# [Work order]
From the entries that follow, gather each line holding the word "camera".
# # #
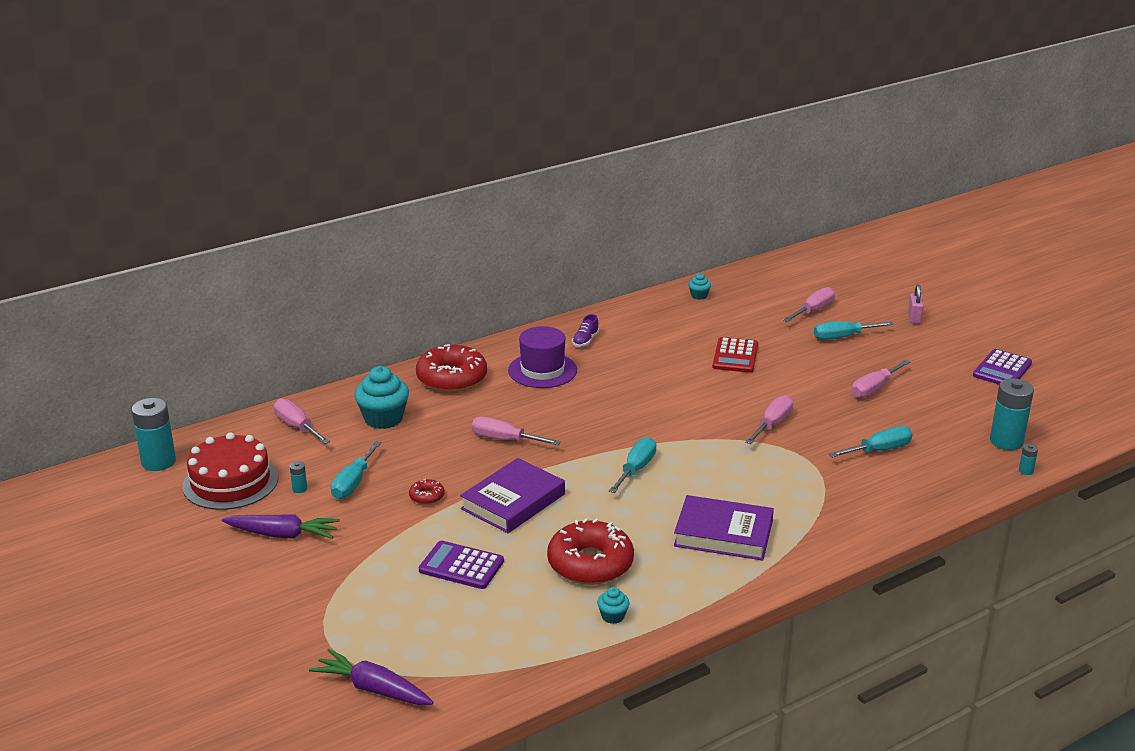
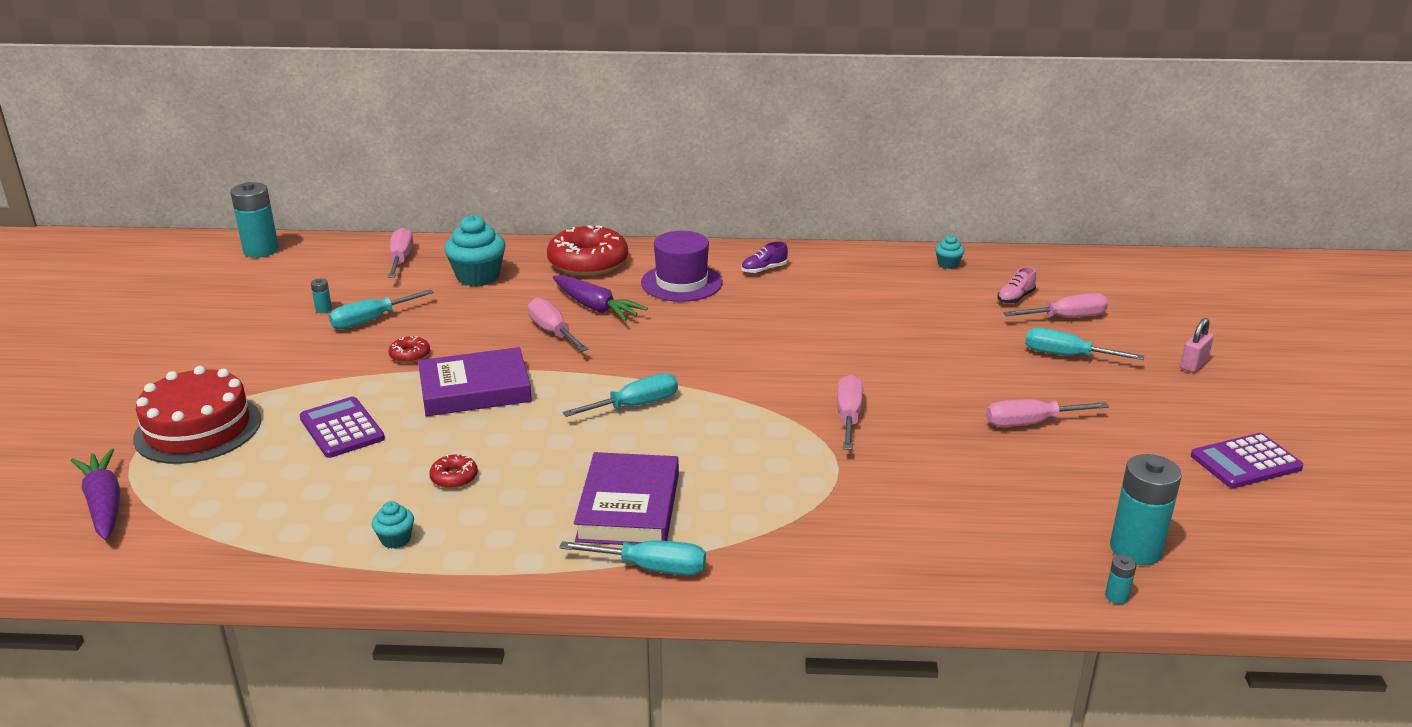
camera: 35 degrees right, 0 degrees up
(230, 482) = (284, 284): red cake -> red cake (198, 429)
(283, 535) = (252, 341): purple carrot -> purple carrot (596, 307)
(590, 564) = (454, 478): red donut -> red donut, size x0.44
(723, 534) = (628, 507): purple book -> purple book turned 45 degrees clockwise
(735, 356) = (905, 334): red calculator -> none
(768, 307) = (1015, 298): none -> pink shoe
(772, 424) = (848, 416): pink screwdriver -> pink screwdriver turned 60 degrees counterclockwise
(879, 450) = (941, 492): turquoise screwdriver -> turquoise screwdriver (651, 568)

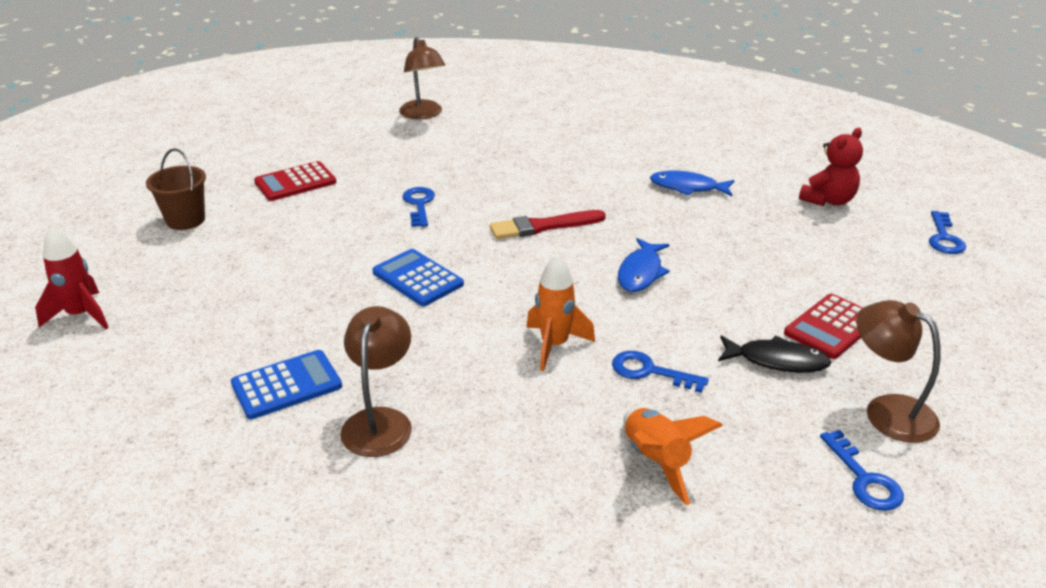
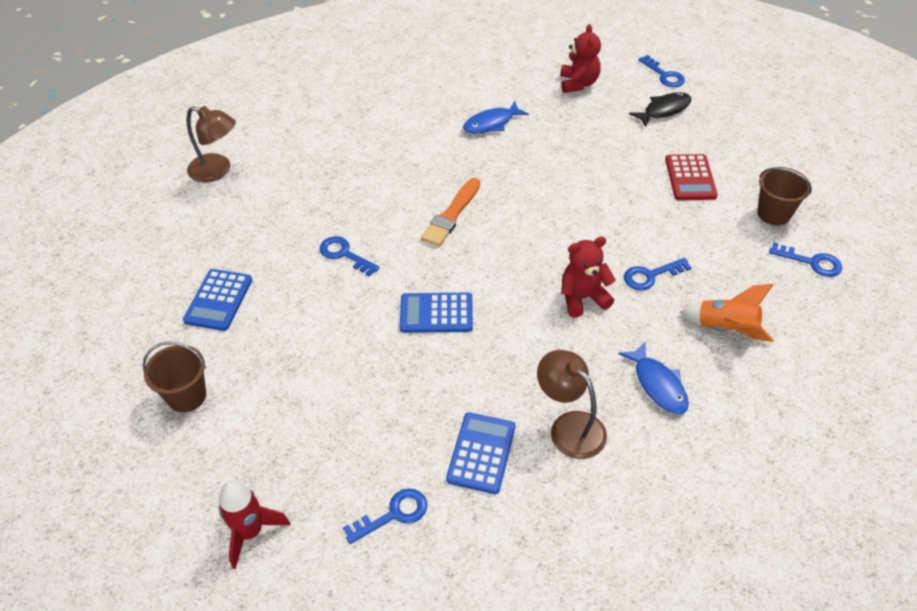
camera: 45 degrees left, 15 degrees up
(166, 374) = (393, 514): none -> blue key
(295, 182) = (218, 300): red calculator -> blue calculator
(543, 226) = (451, 215): red brush -> orange brush
(554, 345) = (583, 298): orange rocket -> red teddy bear
(641, 272) = (555, 210): blue fish -> blue fish (658, 384)
(776, 361) = (695, 220): black fish -> black fish (664, 110)
(887, 411) = (774, 214): brown lamp -> brown bucket

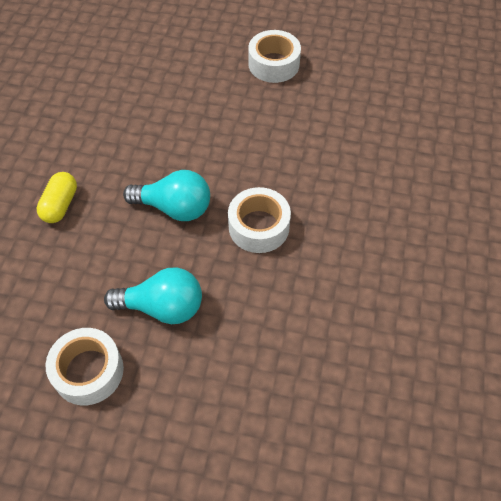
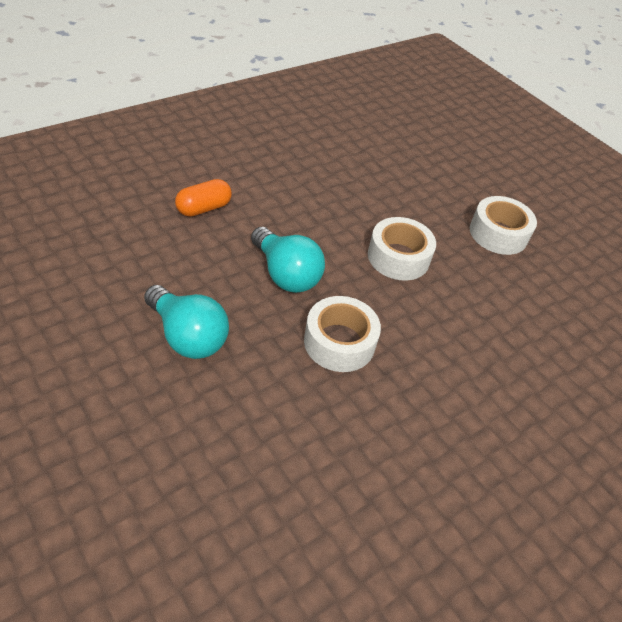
camera: 35 degrees right, 10 degrees down
(60, 205) = (204, 208): yellow capsule -> orange capsule
(88, 371) = (78, 333): white tape -> white tape (398, 257)

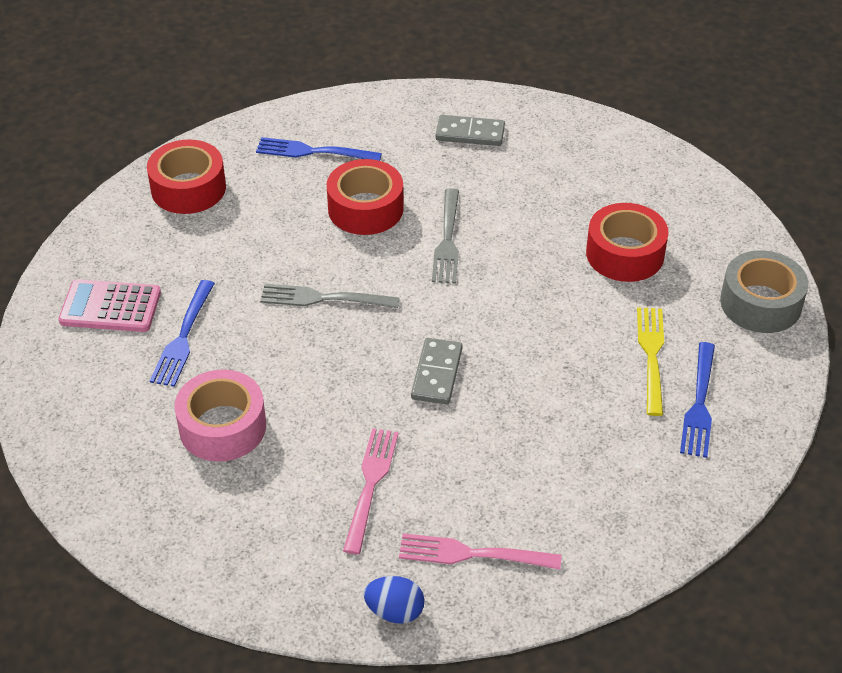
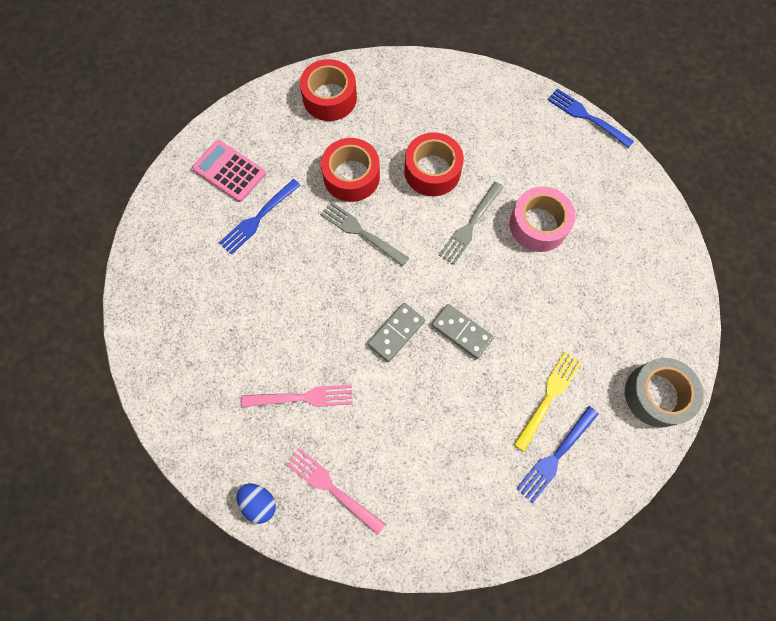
camera: 30 degrees right, 25 degrees up
(222, 427) = (241, 302): pink tape -> pink tape (538, 225)
(313, 152) = (427, 105): blue fork -> blue fork (586, 117)
(370, 485) = (302, 397): pink fork -> pink fork turned 45 degrees clockwise
(470, 133) = (542, 140): grey domino -> grey domino (462, 332)
(625, 254) = (586, 300): red tape -> red tape (351, 176)

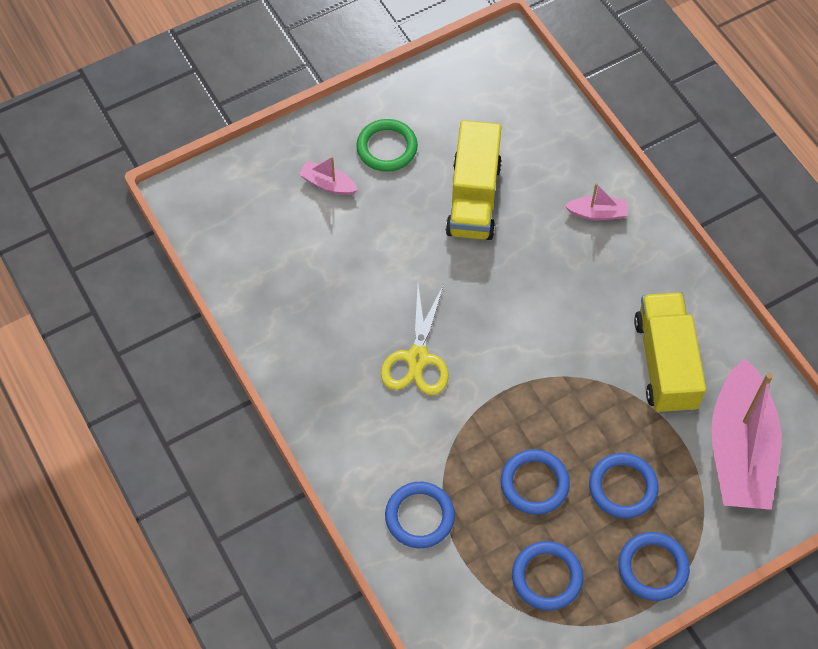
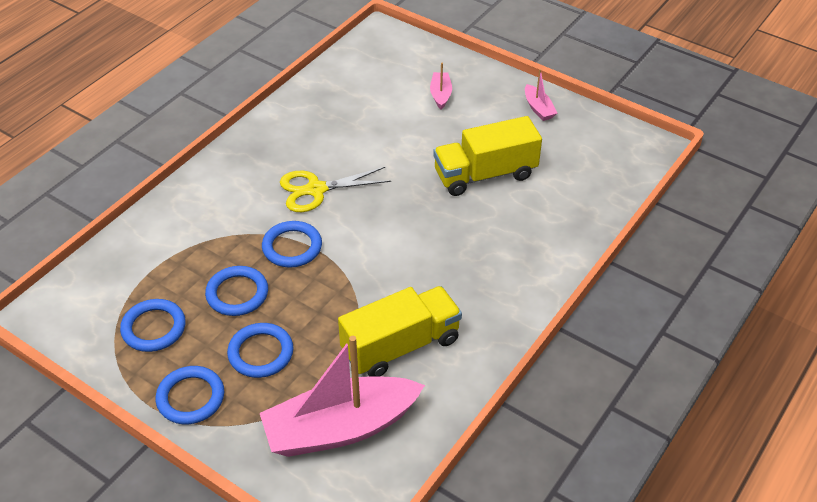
camera: 65 degrees right, 15 degrees down
(387, 148) = (496, 113): green ring -> none
(419, 516) = (177, 235): blue ring -> blue ring (292, 247)
(597, 213) = (525, 253): pink boat -> pink boat (538, 108)

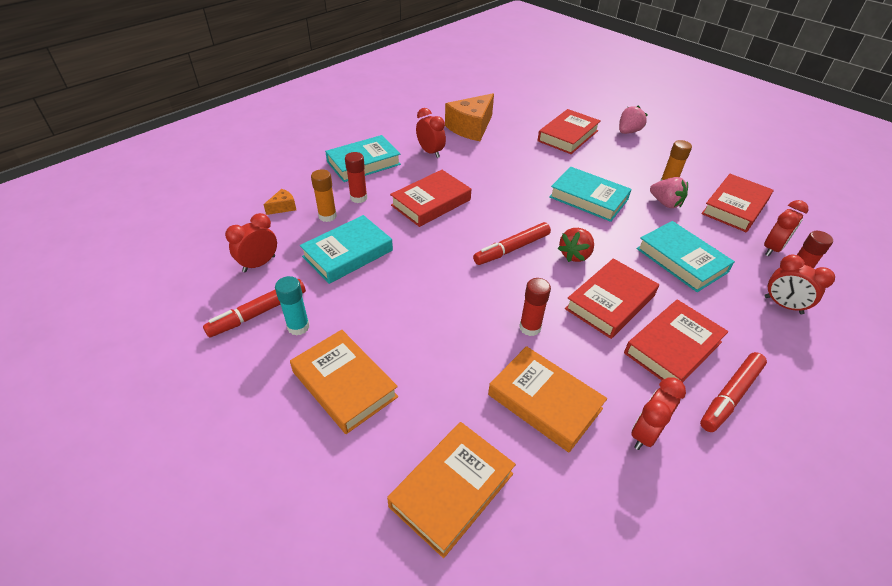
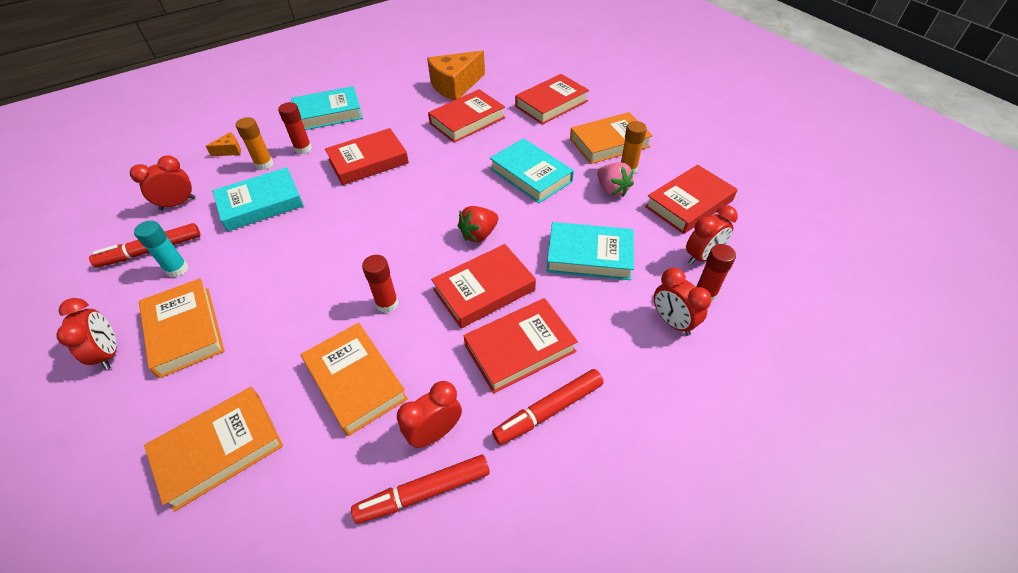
camera: 15 degrees right, 5 degrees up
(430, 152) = (399, 108): red clock -> red clock (109, 353)
(501, 157) = (467, 120): none -> red book
(512, 249) = (419, 220): red marker -> red marker (424, 492)
(628, 132) = (621, 105): pink strawberry -> none
(638, 164) = (609, 143): none -> orange book
(681, 260) = (589, 255): turquoise book -> turquoise book turned 60 degrees counterclockwise

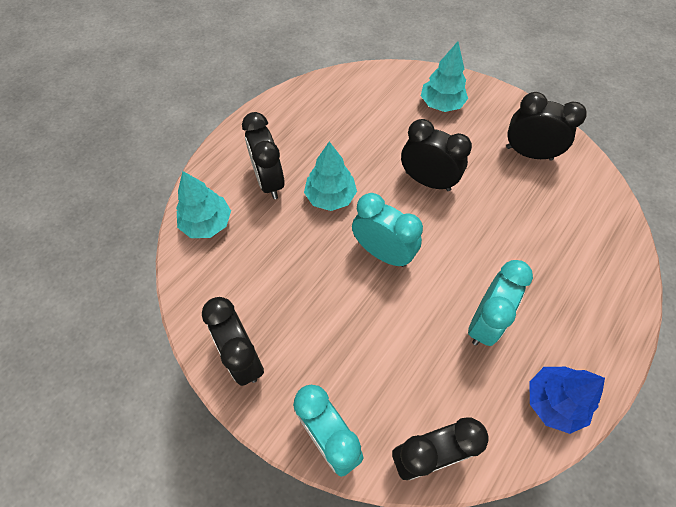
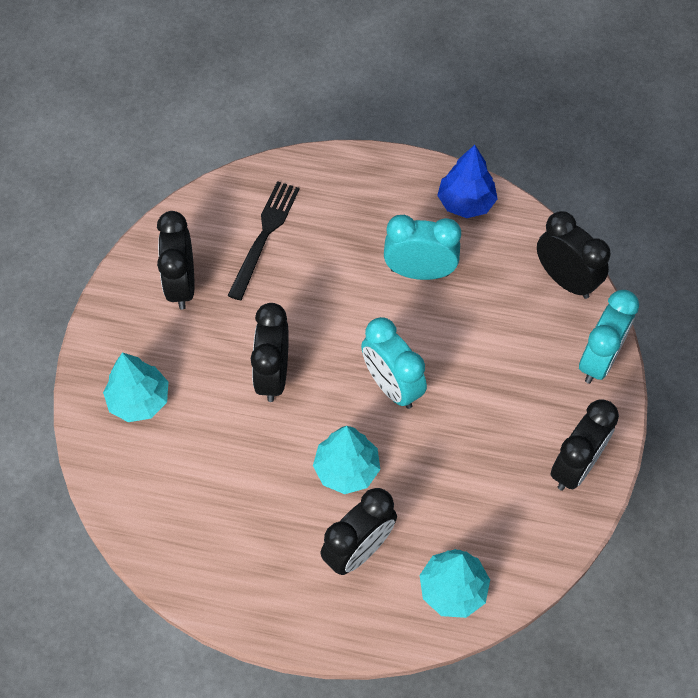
camera: 115 degrees left, 0 degrees up
(383, 253) = (392, 386): turquoise clock -> turquoise clock turned 45 degrees counterclockwise
(560, 219) = (264, 236): none -> black fork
# # #
# [Solution to this exercise]
camera: 35 degrees right, 0 degrees up
camera: 45 degrees left, 15 degrees up
camera: 35 degrees right, 10 degrees down
camera: 30 degrees right, 25 degrees up
camera: 65 degrees right, 15 degrees down
camera: 15 degrees right, 5 degrees up
camera: 115 degrees left, 0 degrees up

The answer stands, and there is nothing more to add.